━━━ Provided data

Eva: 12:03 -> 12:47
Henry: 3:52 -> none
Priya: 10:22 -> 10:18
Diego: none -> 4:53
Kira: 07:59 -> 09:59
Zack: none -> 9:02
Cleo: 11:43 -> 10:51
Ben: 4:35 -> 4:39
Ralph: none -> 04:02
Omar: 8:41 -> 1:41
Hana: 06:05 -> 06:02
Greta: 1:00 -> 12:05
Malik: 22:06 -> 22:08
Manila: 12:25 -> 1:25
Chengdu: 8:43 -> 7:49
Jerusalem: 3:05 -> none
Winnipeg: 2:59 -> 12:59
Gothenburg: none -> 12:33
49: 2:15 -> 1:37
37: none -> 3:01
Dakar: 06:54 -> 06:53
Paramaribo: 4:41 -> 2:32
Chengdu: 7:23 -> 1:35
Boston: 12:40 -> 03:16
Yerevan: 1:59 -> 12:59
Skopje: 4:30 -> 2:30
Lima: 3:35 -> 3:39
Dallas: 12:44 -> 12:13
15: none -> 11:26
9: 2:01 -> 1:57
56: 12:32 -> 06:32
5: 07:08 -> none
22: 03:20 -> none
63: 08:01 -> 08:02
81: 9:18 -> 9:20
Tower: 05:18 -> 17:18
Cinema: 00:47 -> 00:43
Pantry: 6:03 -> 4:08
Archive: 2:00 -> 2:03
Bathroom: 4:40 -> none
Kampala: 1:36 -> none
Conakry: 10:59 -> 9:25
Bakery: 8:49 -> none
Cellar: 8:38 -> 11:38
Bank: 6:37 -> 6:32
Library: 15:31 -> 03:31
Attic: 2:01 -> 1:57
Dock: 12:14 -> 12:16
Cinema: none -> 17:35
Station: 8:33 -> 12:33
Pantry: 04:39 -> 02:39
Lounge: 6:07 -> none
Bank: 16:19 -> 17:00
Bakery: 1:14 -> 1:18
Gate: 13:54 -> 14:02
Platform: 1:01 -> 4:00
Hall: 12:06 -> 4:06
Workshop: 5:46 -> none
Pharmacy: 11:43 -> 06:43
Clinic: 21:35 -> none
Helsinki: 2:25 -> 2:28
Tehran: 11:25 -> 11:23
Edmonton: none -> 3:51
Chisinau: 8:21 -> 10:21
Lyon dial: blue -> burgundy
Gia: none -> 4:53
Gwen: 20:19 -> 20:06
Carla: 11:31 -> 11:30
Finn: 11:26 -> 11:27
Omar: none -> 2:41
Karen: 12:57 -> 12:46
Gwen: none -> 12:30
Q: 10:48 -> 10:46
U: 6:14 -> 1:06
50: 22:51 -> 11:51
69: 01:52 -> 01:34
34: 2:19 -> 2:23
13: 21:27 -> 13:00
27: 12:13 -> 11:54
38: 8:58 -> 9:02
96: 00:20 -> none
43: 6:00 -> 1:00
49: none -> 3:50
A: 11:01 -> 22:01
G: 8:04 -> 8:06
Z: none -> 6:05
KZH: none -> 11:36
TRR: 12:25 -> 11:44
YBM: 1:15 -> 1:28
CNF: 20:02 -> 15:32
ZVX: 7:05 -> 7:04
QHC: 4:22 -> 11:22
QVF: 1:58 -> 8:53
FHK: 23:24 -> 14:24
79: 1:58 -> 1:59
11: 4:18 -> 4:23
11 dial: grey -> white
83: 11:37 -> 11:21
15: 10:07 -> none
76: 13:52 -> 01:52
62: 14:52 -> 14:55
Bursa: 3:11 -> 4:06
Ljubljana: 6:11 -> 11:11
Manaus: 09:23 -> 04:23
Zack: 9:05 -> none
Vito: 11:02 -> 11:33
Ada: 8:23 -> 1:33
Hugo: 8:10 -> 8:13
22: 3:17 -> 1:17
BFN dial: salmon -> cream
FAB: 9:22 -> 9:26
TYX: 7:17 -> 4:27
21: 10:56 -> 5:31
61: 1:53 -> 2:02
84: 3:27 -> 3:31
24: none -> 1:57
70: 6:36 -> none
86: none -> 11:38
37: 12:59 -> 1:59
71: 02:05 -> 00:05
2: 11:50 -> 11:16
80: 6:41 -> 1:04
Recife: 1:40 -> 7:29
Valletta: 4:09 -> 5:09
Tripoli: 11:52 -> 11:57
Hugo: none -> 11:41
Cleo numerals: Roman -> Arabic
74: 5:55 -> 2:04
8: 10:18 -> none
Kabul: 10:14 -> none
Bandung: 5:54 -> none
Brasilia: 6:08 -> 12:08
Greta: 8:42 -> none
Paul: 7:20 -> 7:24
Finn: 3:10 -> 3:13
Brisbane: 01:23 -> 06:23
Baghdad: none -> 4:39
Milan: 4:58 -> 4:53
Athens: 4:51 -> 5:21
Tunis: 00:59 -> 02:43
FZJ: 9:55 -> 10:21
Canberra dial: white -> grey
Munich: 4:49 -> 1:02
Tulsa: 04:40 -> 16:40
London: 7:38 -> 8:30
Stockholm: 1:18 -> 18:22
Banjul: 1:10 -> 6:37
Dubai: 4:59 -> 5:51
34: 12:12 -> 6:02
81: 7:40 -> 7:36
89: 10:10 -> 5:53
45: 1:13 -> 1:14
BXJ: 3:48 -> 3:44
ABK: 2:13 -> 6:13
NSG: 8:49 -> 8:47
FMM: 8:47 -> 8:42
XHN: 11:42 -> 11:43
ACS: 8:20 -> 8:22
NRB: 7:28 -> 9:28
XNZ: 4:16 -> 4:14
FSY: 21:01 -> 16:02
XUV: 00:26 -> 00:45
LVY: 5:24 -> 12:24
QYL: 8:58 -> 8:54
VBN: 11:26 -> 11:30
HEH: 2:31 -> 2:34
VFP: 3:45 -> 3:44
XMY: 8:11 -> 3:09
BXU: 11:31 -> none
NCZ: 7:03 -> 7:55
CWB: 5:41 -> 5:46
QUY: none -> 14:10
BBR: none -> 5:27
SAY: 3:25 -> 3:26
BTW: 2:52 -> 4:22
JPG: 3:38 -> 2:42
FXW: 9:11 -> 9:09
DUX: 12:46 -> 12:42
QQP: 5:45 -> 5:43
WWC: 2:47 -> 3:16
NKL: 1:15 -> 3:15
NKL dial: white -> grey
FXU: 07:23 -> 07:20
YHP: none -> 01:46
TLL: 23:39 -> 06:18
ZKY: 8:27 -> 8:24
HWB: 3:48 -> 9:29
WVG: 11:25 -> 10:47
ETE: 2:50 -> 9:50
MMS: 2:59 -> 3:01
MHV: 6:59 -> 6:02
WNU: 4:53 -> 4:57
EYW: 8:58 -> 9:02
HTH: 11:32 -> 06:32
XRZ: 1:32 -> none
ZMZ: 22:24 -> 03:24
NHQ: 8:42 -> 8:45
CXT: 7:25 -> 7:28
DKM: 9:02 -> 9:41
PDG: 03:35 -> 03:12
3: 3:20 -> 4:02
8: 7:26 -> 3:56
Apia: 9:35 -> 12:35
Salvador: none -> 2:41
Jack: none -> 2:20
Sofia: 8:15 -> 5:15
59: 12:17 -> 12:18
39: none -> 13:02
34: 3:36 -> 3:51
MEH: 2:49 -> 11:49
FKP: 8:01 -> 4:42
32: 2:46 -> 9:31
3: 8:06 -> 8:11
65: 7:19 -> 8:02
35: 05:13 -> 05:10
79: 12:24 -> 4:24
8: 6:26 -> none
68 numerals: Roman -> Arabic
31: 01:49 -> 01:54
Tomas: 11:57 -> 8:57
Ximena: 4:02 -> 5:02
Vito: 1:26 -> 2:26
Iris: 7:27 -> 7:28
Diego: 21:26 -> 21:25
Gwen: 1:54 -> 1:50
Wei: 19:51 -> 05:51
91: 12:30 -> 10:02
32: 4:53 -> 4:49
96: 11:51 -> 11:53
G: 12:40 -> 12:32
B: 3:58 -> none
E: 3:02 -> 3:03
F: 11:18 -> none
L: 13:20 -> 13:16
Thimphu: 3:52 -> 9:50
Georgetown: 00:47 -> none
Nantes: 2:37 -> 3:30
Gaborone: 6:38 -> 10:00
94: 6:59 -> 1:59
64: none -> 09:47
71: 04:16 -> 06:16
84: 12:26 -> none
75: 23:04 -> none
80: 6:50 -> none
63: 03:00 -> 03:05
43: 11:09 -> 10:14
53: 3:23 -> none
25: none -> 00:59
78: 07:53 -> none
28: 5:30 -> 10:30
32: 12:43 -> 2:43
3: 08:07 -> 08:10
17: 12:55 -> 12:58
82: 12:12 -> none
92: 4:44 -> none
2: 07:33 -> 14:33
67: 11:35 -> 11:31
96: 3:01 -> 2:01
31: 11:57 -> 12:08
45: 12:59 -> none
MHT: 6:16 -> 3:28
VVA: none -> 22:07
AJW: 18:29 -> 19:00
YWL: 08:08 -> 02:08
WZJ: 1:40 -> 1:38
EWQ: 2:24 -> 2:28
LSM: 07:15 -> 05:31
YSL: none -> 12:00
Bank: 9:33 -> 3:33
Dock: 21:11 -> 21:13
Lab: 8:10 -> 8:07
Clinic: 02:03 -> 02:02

━━━━━━

Please copy the entries word for word, from the first line through the line containing "Station: 8:33 -> 12:33", with both ends included.

Eva: 12:03 -> 12:47
Henry: 3:52 -> none
Priya: 10:22 -> 10:18
Diego: none -> 4:53
Kira: 07:59 -> 09:59
Zack: none -> 9:02
Cleo: 11:43 -> 10:51
Ben: 4:35 -> 4:39
Ralph: none -> 04:02
Omar: 8:41 -> 1:41
Hana: 06:05 -> 06:02
Greta: 1:00 -> 12:05
Malik: 22:06 -> 22:08
Manila: 12:25 -> 1:25
Chengdu: 8:43 -> 7:49
Jerusalem: 3:05 -> none
Winnipeg: 2:59 -> 12:59
Gothenburg: none -> 12:33
49: 2:15 -> 1:37
37: none -> 3:01
Dakar: 06:54 -> 06:53
Paramaribo: 4:41 -> 2:32
Chengdu: 7:23 -> 1:35
Boston: 12:40 -> 03:16
Yerevan: 1:59 -> 12:59
Skopje: 4:30 -> 2:30
Lima: 3:35 -> 3:39
Dallas: 12:44 -> 12:13
15: none -> 11:26
9: 2:01 -> 1:57
56: 12:32 -> 06:32
5: 07:08 -> none
22: 03:20 -> none
63: 08:01 -> 08:02
81: 9:18 -> 9:20
Tower: 05:18 -> 17:18
Cinema: 00:47 -> 00:43
Pantry: 6:03 -> 4:08
Archive: 2:00 -> 2:03
Bathroom: 4:40 -> none
Kampala: 1:36 -> none
Conakry: 10:59 -> 9:25
Bakery: 8:49 -> none
Cellar: 8:38 -> 11:38
Bank: 6:37 -> 6:32
Library: 15:31 -> 03:31
Attic: 2:01 -> 1:57
Dock: 12:14 -> 12:16
Cinema: none -> 17:35
Station: 8:33 -> 12:33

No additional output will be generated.